**DATA RECORDS:**
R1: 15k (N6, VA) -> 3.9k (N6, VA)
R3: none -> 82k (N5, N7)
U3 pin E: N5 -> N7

---

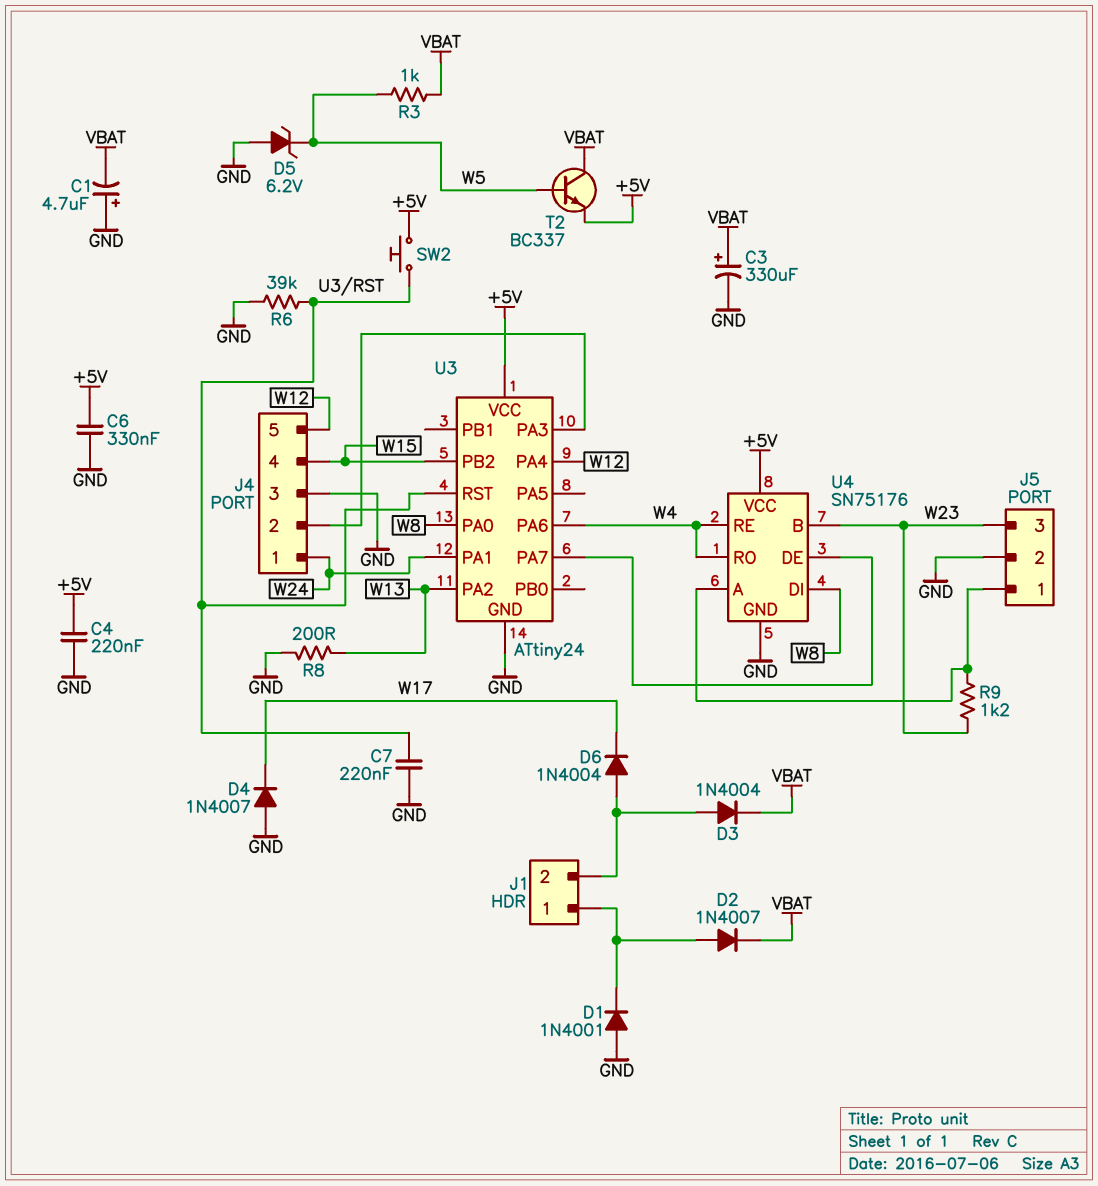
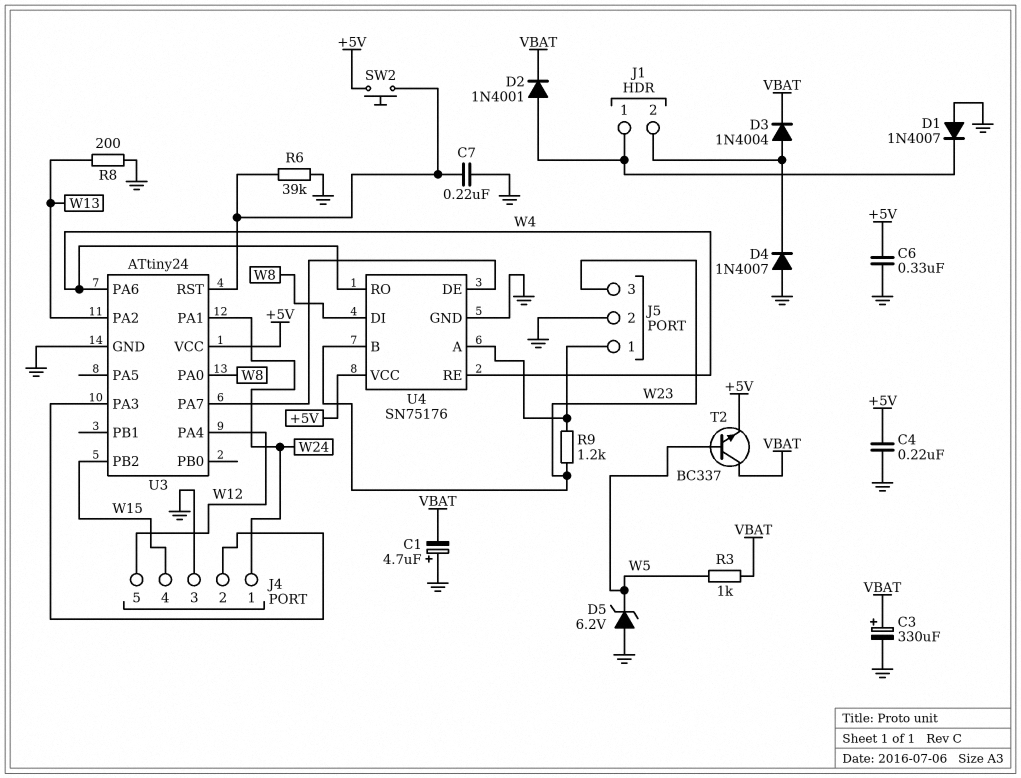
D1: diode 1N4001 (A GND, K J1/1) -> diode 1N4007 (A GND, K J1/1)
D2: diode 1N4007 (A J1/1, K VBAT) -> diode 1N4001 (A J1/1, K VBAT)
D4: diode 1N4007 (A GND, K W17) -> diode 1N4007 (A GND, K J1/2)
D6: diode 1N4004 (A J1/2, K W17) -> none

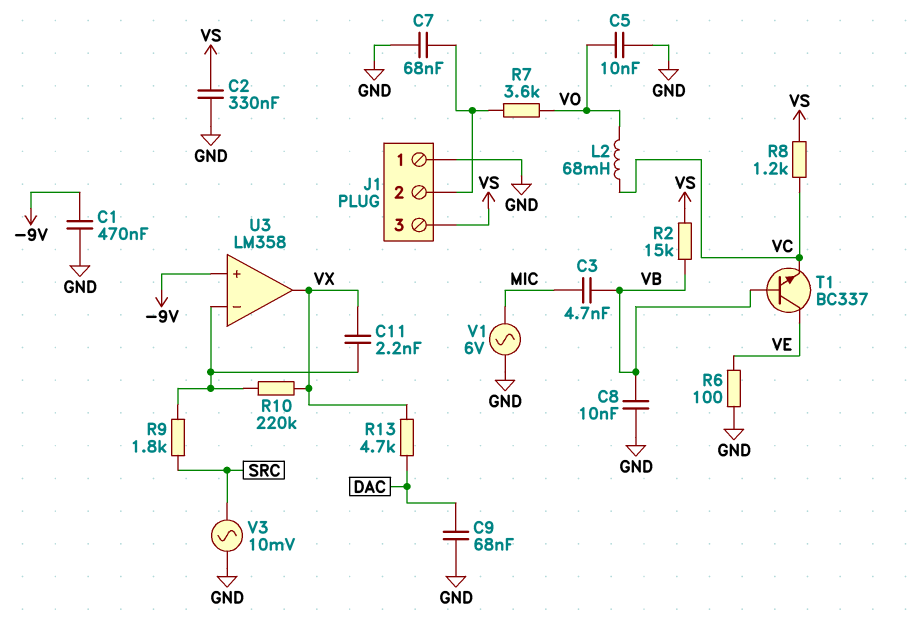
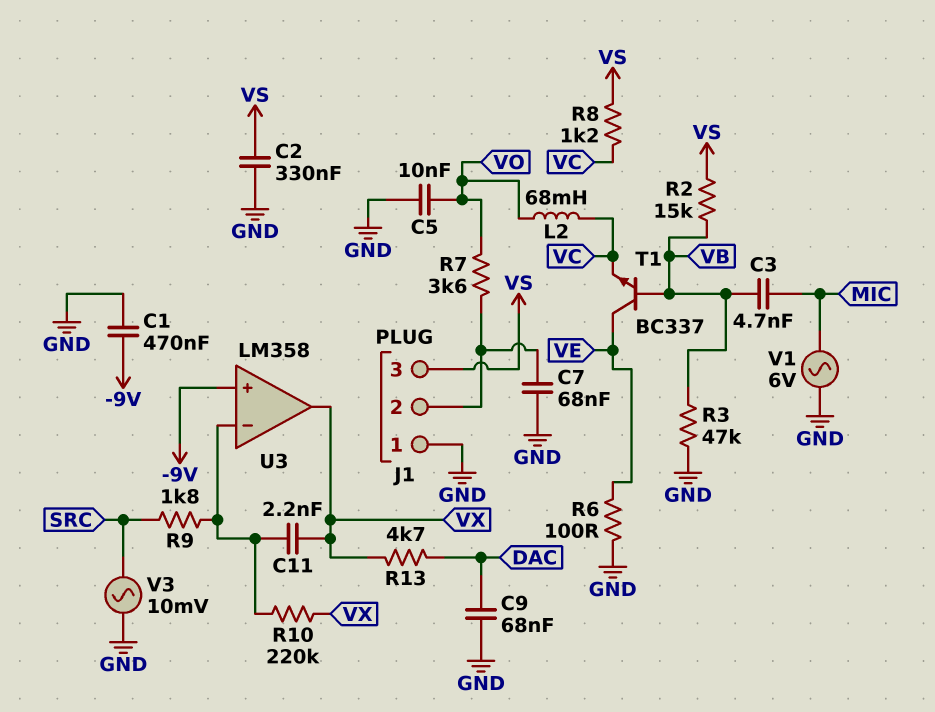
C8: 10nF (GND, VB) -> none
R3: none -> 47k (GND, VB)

**WORK TASK:** Now copy each line of the entries that mentions "diode".

**EXERCISE ANSWER:**
D1: diode 1N4001 (A GND, K J1/1) -> diode 1N4007 (A GND, K J1/1)
D2: diode 1N4007 (A J1/1, K VBAT) -> diode 1N4001 (A J1/1, K VBAT)
D4: diode 1N4007 (A GND, K W17) -> diode 1N4007 (A GND, K J1/2)
D6: diode 1N4004 (A J1/2, K W17) -> none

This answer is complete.